===== Exercise inputs =====
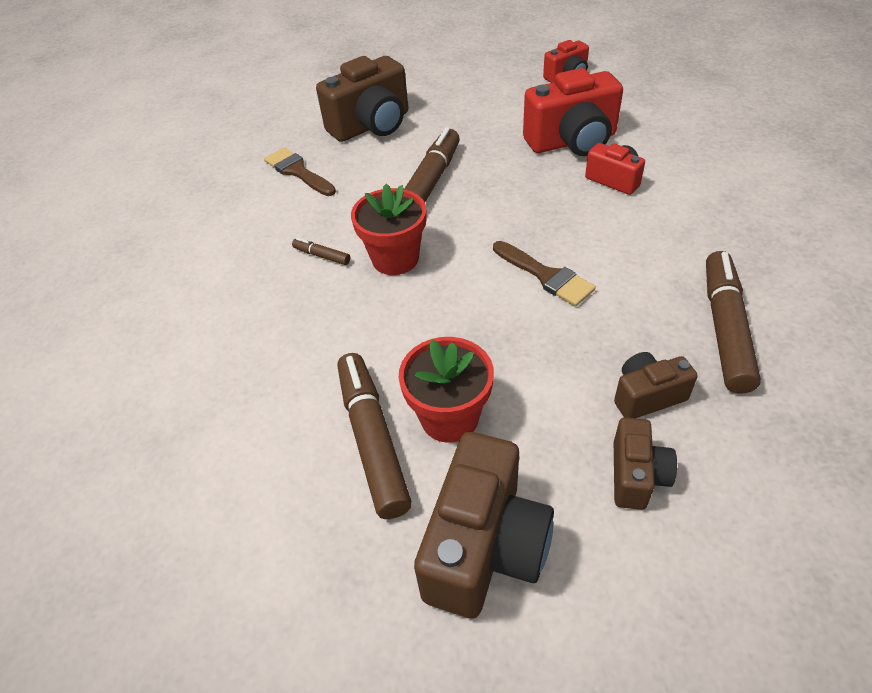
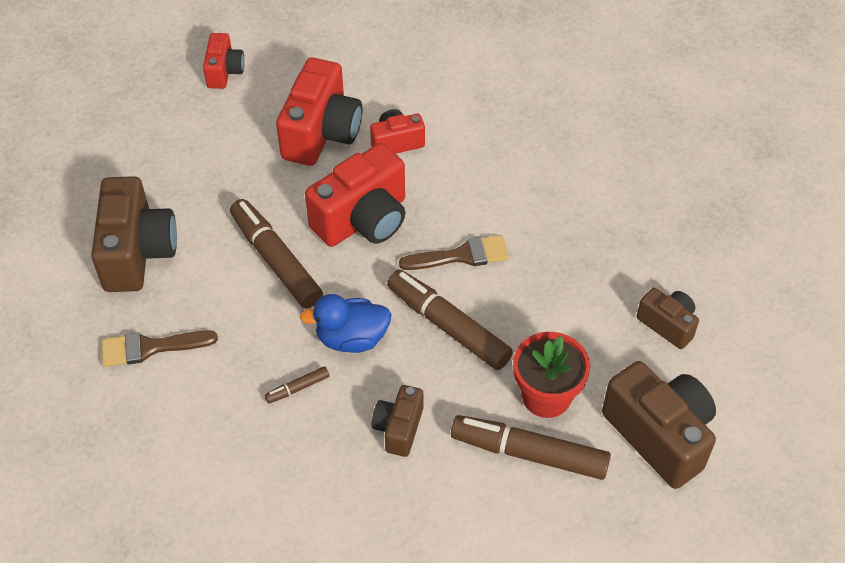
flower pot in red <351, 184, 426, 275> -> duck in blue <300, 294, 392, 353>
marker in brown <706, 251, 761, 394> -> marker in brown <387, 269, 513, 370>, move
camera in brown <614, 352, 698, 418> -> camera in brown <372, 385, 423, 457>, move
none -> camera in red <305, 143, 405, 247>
=====
===== Exercise inputs =====
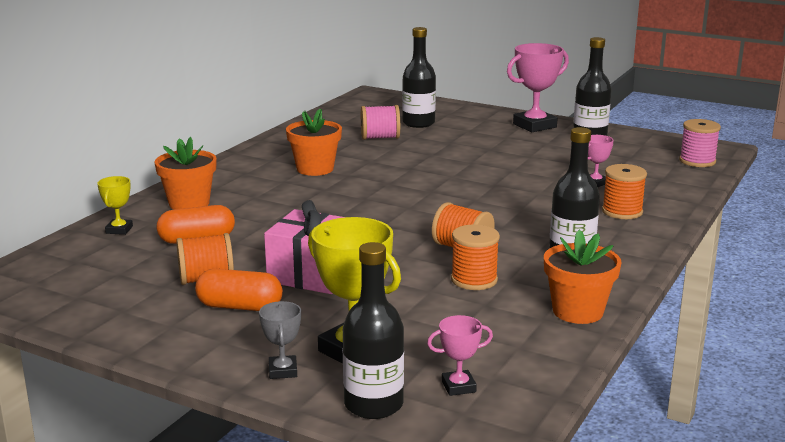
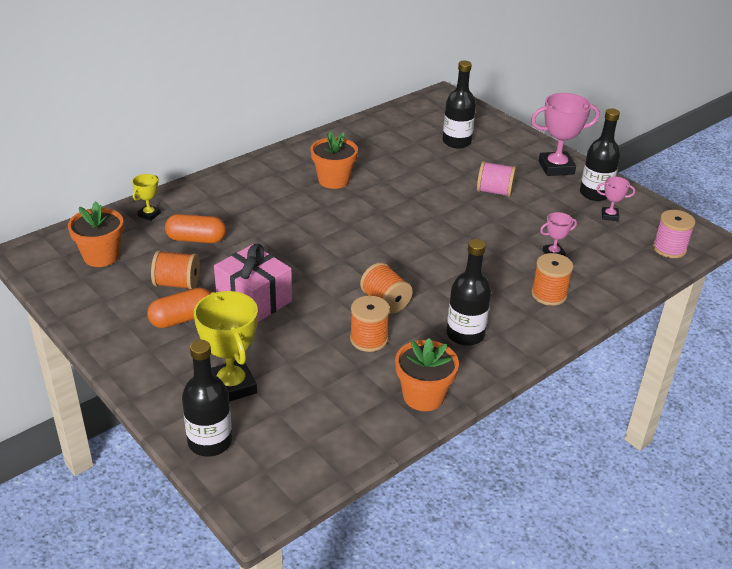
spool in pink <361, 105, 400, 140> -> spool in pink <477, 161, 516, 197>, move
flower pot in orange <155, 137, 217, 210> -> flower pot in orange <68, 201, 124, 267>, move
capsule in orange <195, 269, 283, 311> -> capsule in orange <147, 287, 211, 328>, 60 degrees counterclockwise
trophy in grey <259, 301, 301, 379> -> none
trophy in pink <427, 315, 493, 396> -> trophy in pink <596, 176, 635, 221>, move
=====
_Problem to solve_
Give back the records above exactly, limited to the lines between the one holding "flower pot in red" and the one holding "none -> camera in red <305, 143, 405, 247>", inclusive.

_Written reply_
flower pot in red <351, 184, 426, 275> -> duck in blue <300, 294, 392, 353>
marker in brown <706, 251, 761, 394> -> marker in brown <387, 269, 513, 370>, move
camera in brown <614, 352, 698, 418> -> camera in brown <372, 385, 423, 457>, move
none -> camera in red <305, 143, 405, 247>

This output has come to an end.